Listed entries:
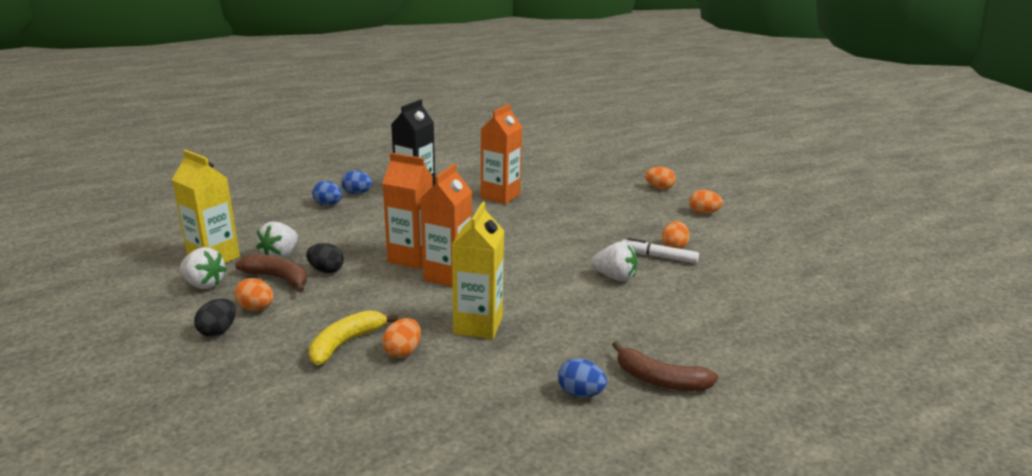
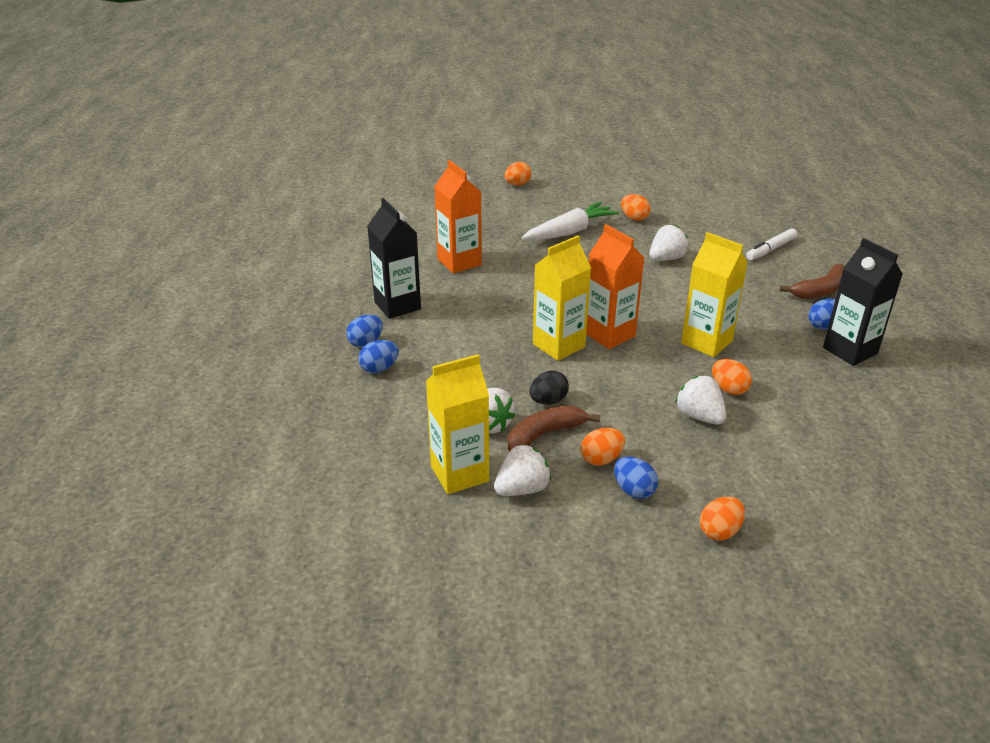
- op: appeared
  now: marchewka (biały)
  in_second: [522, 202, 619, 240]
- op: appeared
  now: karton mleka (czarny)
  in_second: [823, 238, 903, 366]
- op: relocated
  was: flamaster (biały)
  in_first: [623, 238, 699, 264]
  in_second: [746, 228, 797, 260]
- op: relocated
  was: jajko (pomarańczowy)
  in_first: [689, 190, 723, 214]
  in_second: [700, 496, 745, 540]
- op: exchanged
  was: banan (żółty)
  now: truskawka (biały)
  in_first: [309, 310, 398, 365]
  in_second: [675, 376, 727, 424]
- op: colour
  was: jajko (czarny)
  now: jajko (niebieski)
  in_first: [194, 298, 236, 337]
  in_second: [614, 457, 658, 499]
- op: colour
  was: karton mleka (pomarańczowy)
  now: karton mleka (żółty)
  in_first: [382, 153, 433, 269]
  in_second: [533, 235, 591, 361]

About this exercise:
The records above should be returned exactly; no image belongs in the copy.

Reply to the task:
- op: appeared
  now: marchewka (biały)
  in_second: [522, 202, 619, 240]
- op: appeared
  now: karton mleka (czarny)
  in_second: [823, 238, 903, 366]
- op: relocated
  was: flamaster (biały)
  in_first: [623, 238, 699, 264]
  in_second: [746, 228, 797, 260]
- op: relocated
  was: jajko (pomarańczowy)
  in_first: [689, 190, 723, 214]
  in_second: [700, 496, 745, 540]
- op: exchanged
  was: banan (żółty)
  now: truskawka (biały)
  in_first: [309, 310, 398, 365]
  in_second: [675, 376, 727, 424]
- op: colour
  was: jajko (czarny)
  now: jajko (niebieski)
  in_first: [194, 298, 236, 337]
  in_second: [614, 457, 658, 499]
- op: colour
  was: karton mleka (pomarańczowy)
  now: karton mleka (żółty)
  in_first: [382, 153, 433, 269]
  in_second: [533, 235, 591, 361]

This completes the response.